_WHAT THE TASK REQUIRES_. Each record below is to be copied exactly; the pictures are to be omitted.

_PROVIDED RECORDS_.

"""

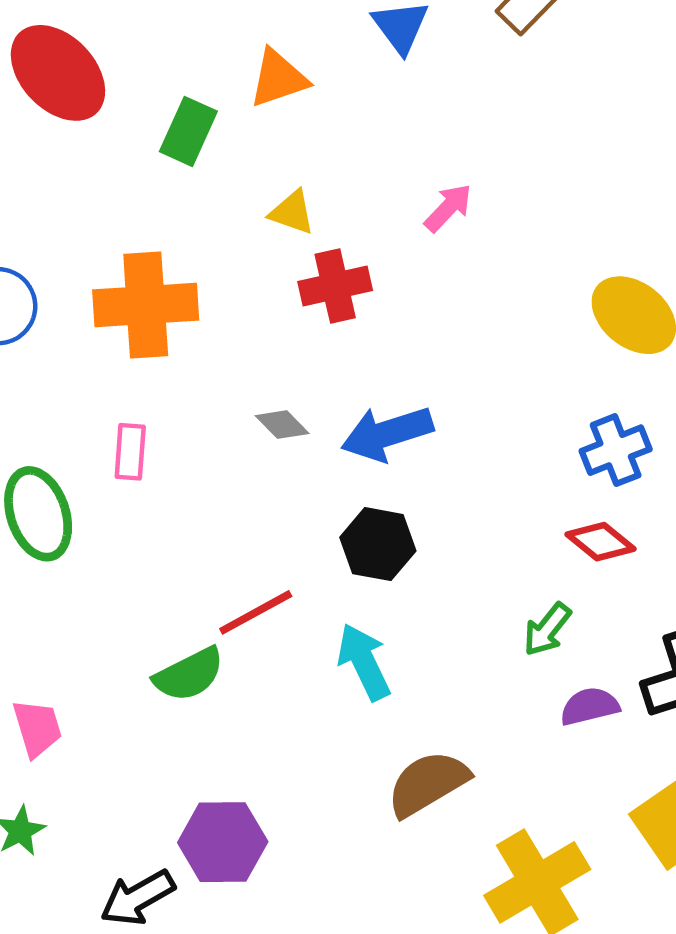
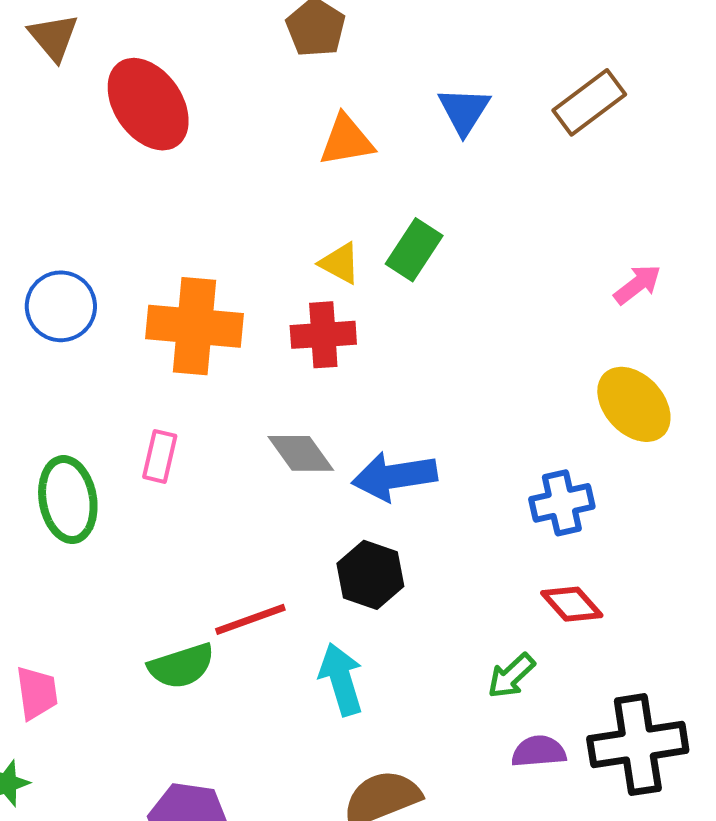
green rectangle: (188, 131) -> (414, 250), moved
pink arrow: (448, 208) -> (637, 284), moved
red cross: (335, 286) -> (323, 335), moved
gray diamond: (282, 425) -> (301, 453), size x1.4
blue cross: (616, 450) -> (562, 503), moved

"""

_SOLUTION TO THE PROBLEM_.
green rectangle: (188, 131) -> (414, 250), moved
pink arrow: (448, 208) -> (637, 284), moved
red cross: (335, 286) -> (323, 335), moved
gray diamond: (282, 425) -> (301, 453), size x1.4
blue cross: (616, 450) -> (562, 503), moved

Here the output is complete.